Your instructions: Report how many lines of the records below include the word "plus". Give nothing but the number.
****************
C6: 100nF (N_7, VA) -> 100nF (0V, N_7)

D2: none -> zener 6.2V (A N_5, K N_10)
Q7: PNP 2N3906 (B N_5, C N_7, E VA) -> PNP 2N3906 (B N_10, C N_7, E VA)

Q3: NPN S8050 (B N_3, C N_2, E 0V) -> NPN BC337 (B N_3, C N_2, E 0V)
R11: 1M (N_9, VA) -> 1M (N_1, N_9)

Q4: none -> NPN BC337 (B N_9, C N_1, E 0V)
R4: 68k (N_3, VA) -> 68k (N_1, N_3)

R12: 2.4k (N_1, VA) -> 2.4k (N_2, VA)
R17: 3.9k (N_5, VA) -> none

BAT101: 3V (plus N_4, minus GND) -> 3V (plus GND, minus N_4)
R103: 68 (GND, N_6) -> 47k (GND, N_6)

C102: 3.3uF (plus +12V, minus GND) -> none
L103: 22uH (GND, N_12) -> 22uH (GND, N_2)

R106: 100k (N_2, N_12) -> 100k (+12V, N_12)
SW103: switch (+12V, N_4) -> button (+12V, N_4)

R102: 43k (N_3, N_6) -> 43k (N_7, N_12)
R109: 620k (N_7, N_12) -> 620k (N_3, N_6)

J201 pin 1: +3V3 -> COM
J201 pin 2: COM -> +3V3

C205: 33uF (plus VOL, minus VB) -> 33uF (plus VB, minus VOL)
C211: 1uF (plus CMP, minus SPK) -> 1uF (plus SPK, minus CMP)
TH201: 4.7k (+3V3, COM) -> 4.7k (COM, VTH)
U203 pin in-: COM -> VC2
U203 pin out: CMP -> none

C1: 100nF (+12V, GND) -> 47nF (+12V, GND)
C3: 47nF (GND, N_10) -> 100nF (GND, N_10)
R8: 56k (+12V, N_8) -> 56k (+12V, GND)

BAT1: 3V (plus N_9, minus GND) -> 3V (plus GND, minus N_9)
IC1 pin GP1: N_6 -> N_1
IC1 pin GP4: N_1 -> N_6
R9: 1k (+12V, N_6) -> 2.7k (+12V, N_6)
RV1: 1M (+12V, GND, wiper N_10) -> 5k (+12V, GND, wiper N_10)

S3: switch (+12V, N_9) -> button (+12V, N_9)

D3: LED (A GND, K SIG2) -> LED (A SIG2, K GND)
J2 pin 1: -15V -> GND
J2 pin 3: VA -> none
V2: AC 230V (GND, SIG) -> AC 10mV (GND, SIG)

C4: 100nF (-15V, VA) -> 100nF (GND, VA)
****************
Reply to the exercise: 5